(Synthetic geometry scene data)
============

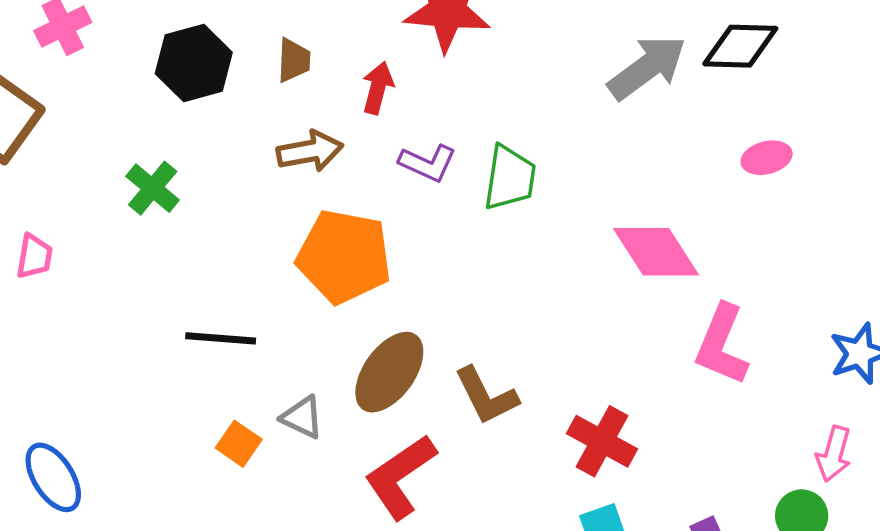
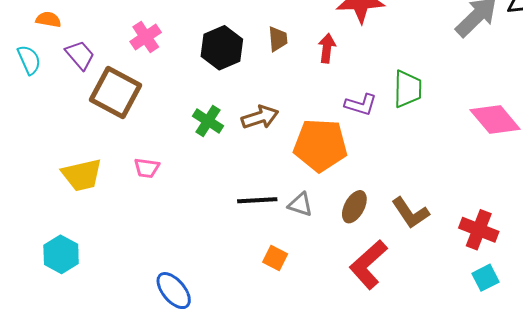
brown arrow: (310, 151) -> (260, 117), moved
purple L-shape: (428, 163) -> (361, 105), moved
pink trapezoid: (34, 256) -> (147, 168), turned 96
brown ellipse: (389, 372) -> (354, 207), size x0.7
gray triangle: (302, 417) -> (300, 205), moved

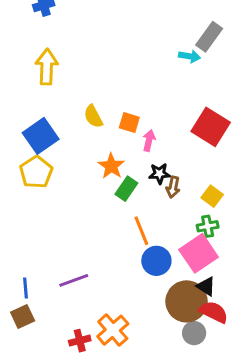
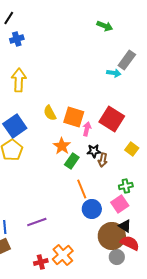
orange square: (129, 122) -> (74, 117), size x1.5
red square: (211, 127) -> (112, 119), moved
yellow square: (212, 196) -> (132, 149), moved
pink square: (199, 253) -> (120, 204), size x0.7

============

• [EXERCISE BRIEF]: All of the data, minus its pictures, should be repeated exactly.

• [EXERCISE SOLUTION]:
brown arrow: (310, 151) -> (260, 117), moved
purple L-shape: (428, 163) -> (361, 105), moved
pink trapezoid: (34, 256) -> (147, 168), turned 96
brown ellipse: (389, 372) -> (354, 207), size x0.7
gray triangle: (302, 417) -> (300, 205), moved

orange square: (129, 122) -> (74, 117), size x1.5
red square: (211, 127) -> (112, 119), moved
yellow square: (212, 196) -> (132, 149), moved
pink square: (199, 253) -> (120, 204), size x0.7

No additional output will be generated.